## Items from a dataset

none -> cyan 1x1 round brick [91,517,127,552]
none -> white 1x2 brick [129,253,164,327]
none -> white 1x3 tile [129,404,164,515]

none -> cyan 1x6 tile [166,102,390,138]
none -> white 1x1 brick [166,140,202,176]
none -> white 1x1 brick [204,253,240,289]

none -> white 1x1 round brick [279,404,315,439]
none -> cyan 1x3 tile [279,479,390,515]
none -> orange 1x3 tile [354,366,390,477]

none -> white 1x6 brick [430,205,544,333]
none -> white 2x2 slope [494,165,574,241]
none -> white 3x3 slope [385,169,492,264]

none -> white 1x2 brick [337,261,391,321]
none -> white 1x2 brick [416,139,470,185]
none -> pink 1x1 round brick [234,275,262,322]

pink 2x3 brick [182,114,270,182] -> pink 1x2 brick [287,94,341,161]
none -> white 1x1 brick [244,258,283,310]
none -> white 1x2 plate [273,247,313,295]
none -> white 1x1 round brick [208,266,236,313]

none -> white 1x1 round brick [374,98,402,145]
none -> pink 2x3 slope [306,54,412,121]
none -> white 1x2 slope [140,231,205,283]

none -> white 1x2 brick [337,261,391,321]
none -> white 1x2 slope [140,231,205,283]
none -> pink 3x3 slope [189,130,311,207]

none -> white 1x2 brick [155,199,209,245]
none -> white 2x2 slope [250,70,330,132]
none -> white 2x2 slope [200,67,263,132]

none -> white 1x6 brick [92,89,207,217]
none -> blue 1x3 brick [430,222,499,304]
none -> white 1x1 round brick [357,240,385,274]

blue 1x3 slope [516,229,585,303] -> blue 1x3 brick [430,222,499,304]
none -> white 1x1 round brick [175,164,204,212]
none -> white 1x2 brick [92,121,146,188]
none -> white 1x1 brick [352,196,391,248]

---

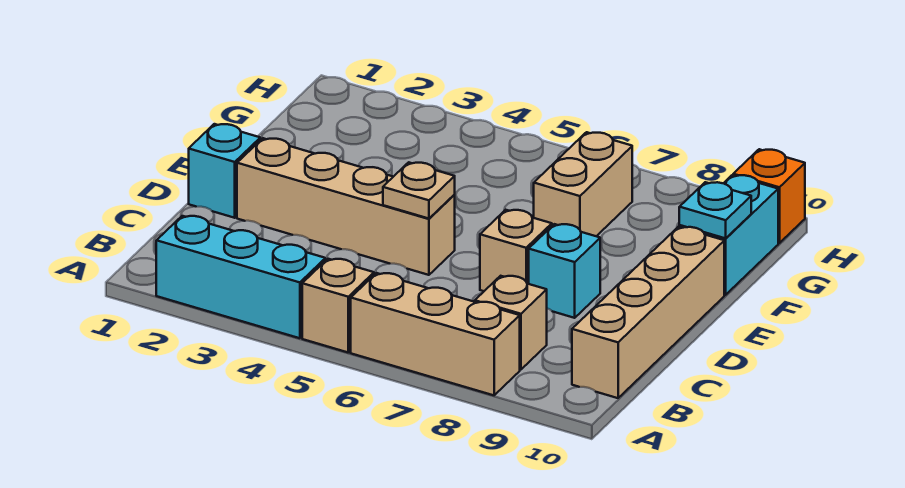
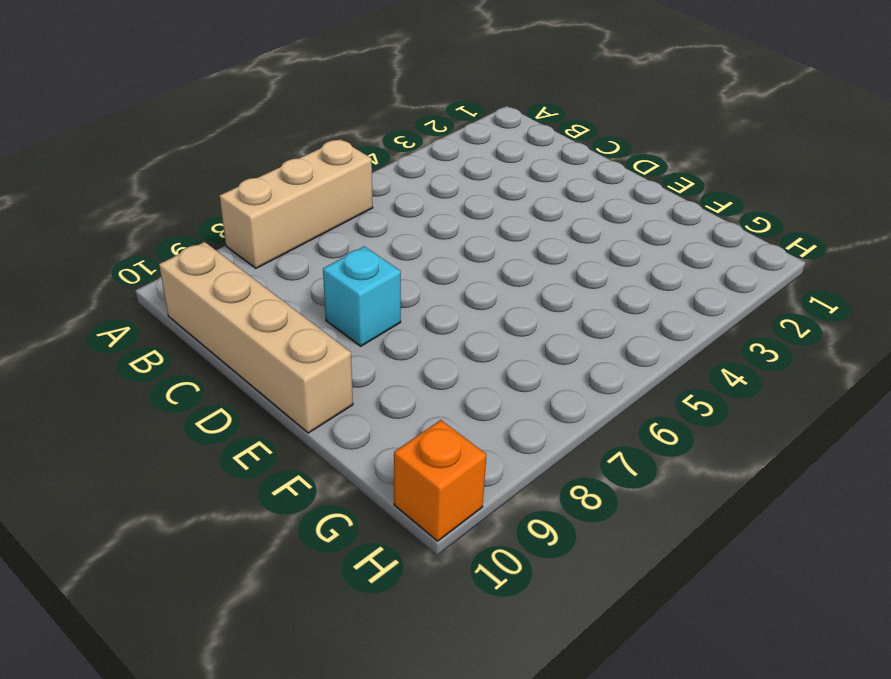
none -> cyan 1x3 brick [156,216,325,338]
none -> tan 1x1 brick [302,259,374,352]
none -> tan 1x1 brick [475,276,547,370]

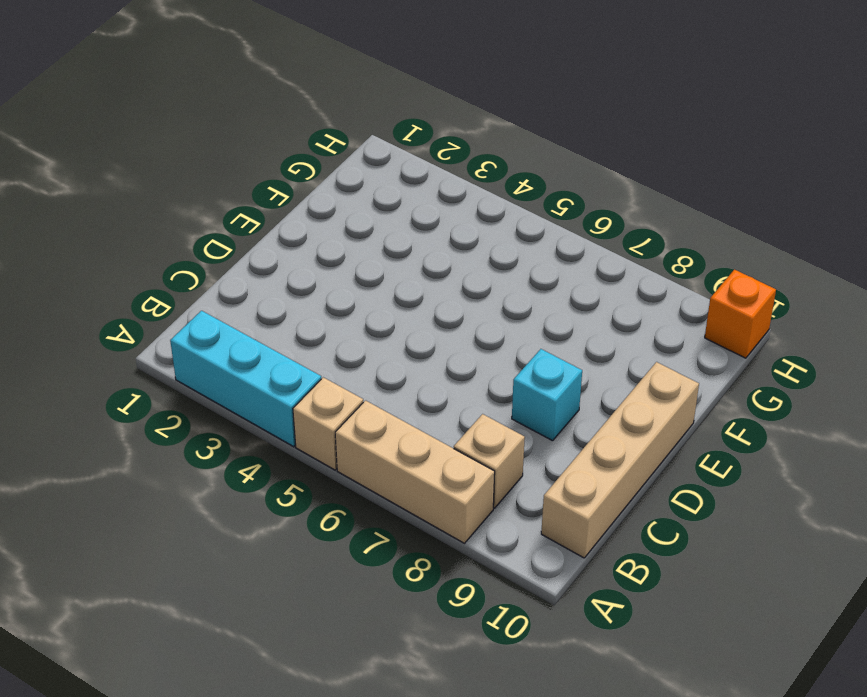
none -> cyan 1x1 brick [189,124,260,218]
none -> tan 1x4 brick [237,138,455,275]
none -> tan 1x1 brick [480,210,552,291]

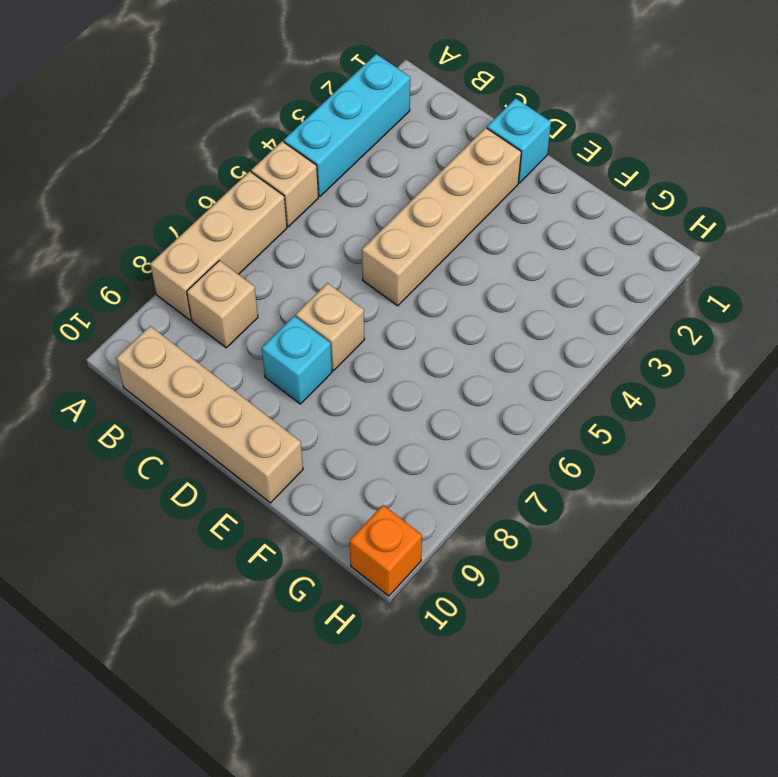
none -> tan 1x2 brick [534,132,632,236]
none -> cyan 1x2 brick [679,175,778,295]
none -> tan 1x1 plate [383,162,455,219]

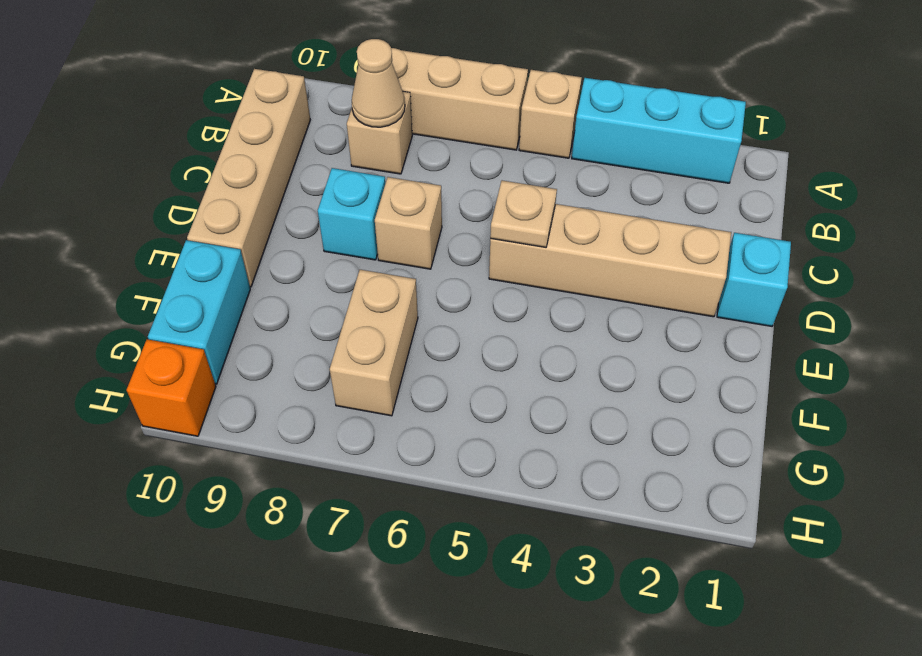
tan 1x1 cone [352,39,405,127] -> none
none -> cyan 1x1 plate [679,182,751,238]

## Directions for this task
Scan the records above for the lines holding "none -> cyan 1x1 round brick [91,517,127,552]" and "none -> white 1x1 brick [204,253,240,289]". Transcribe those two and every line between them word for word, and no others.

## Final answer
none -> cyan 1x1 round brick [91,517,127,552]
none -> white 1x2 brick [129,253,164,327]
none -> white 1x3 tile [129,404,164,515]

none -> cyan 1x6 tile [166,102,390,138]
none -> white 1x1 brick [166,140,202,176]
none -> white 1x1 brick [204,253,240,289]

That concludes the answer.